EXTRACTED RECORDS:
►
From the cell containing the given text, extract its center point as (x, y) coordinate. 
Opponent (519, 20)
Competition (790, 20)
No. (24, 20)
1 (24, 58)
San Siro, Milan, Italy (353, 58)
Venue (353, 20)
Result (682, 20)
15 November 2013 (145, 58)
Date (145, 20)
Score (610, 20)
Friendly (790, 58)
◄
PROBLEM DETAILS: Set down all of the records above once more, line for line, keeping every character unchanged.

EXERCISE ANSWER:
From the cell containing the given text, extract its center point as (x, y) coordinate. 
Opponent (519, 20)
Competition (790, 20)
No. (24, 20)
1 (24, 58)
San Siro, Milan, Italy (353, 58)
Venue (353, 20)
Result (682, 20)
15 November 2013 (145, 58)
Date (145, 20)
Score (610, 20)
Friendly (790, 58)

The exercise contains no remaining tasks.